#### WHAT NEEDS TO BE DONE:
Note each line of the listing that contains the string "turquoise", and copy it.

= Beginning of Section =

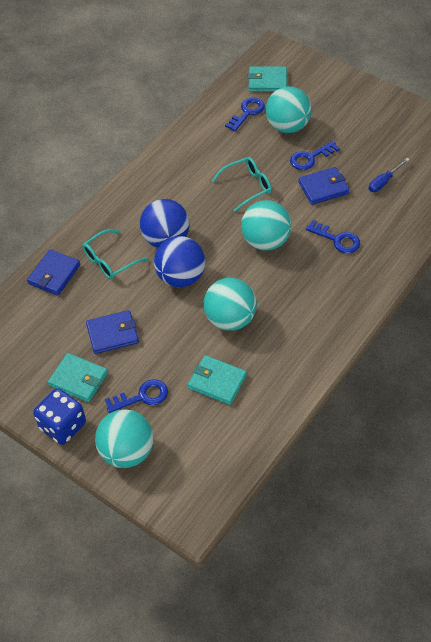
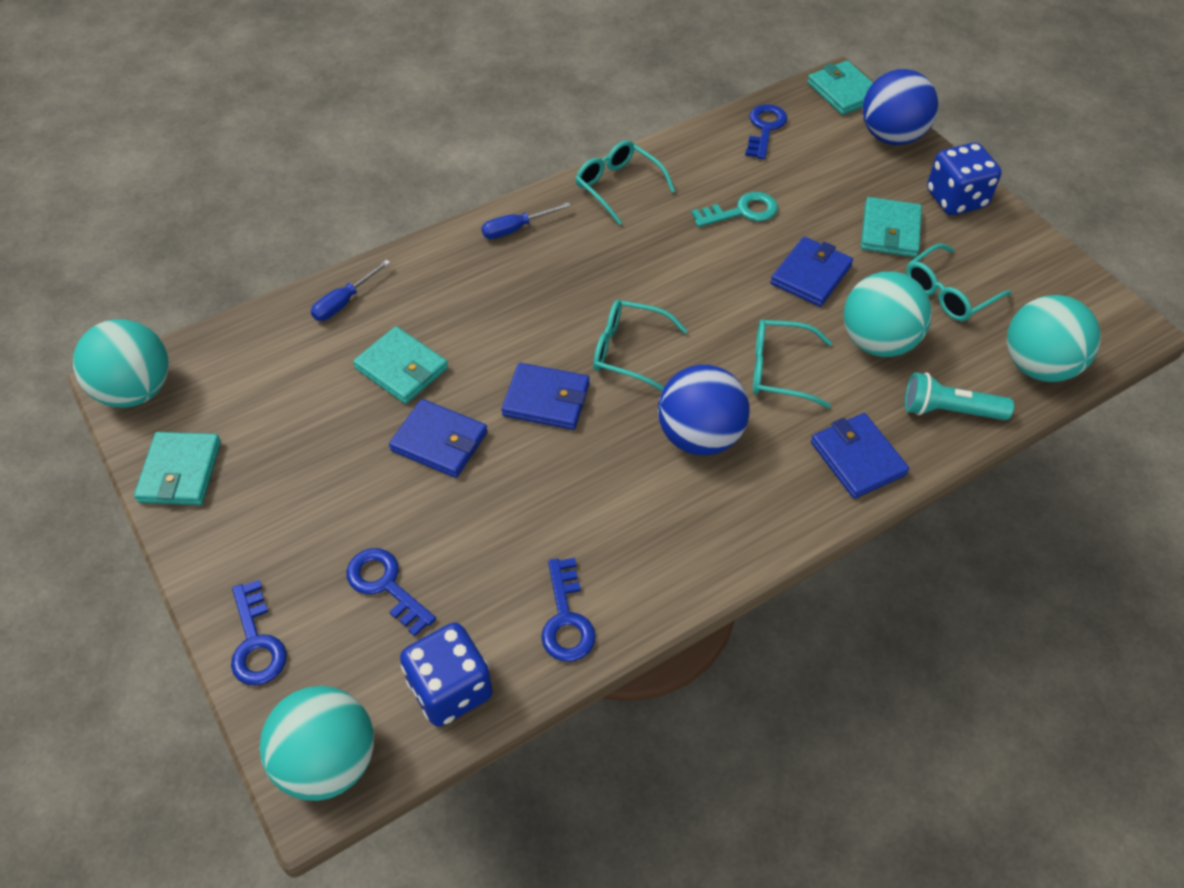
blue dice: 1 -> 2
blue screwdriver: 1 -> 2
blue wallet: 3 -> 4
turquoise flashlight: 0 -> 1
turquoise glasses: 2 -> 4
turquoise key: 0 -> 1
turquoise wallet: 3 -> 4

= End of Section =

#### OUTPUT:
turquoise flashlight: 0 -> 1
turquoise glasses: 2 -> 4
turquoise key: 0 -> 1
turquoise wallet: 3 -> 4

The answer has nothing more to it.